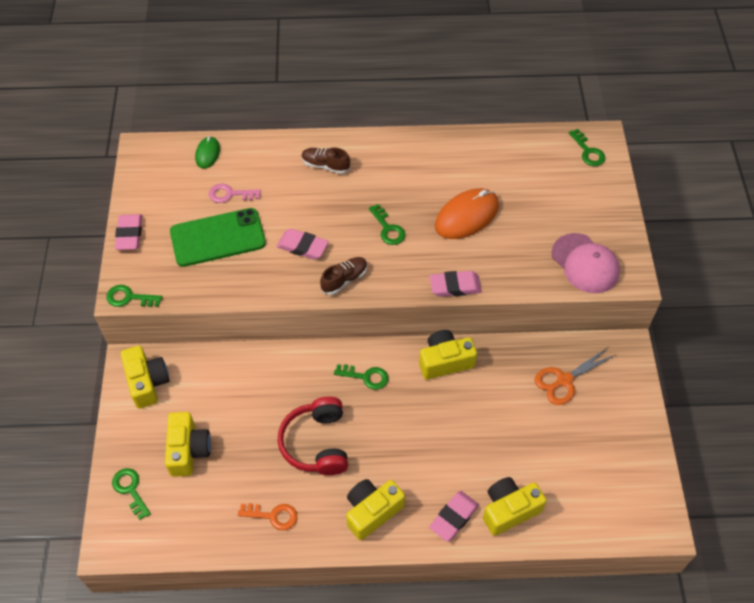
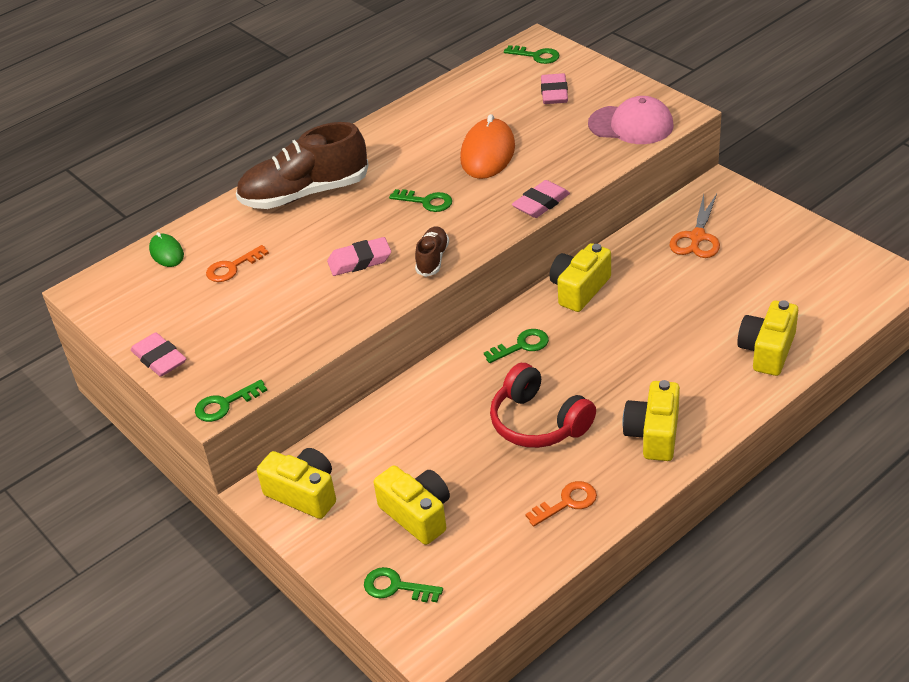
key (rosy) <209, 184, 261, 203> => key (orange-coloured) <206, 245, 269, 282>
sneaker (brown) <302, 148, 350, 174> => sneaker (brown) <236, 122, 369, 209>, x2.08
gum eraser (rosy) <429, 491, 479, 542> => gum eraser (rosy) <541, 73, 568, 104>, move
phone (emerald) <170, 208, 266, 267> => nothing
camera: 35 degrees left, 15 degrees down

= = = = =

■ YOUR OBJECTIVE ■
Please reproduce each entry above word for word and keep the pictures out of the copy.

■ ANSWER AREA ■
key (rosy) <209, 184, 261, 203> => key (orange-coloured) <206, 245, 269, 282>
sneaker (brown) <302, 148, 350, 174> => sneaker (brown) <236, 122, 369, 209>, x2.08
gum eraser (rosy) <429, 491, 479, 542> => gum eraser (rosy) <541, 73, 568, 104>, move
phone (emerald) <170, 208, 266, 267> => nothing
camera: 35 degrees left, 15 degrees down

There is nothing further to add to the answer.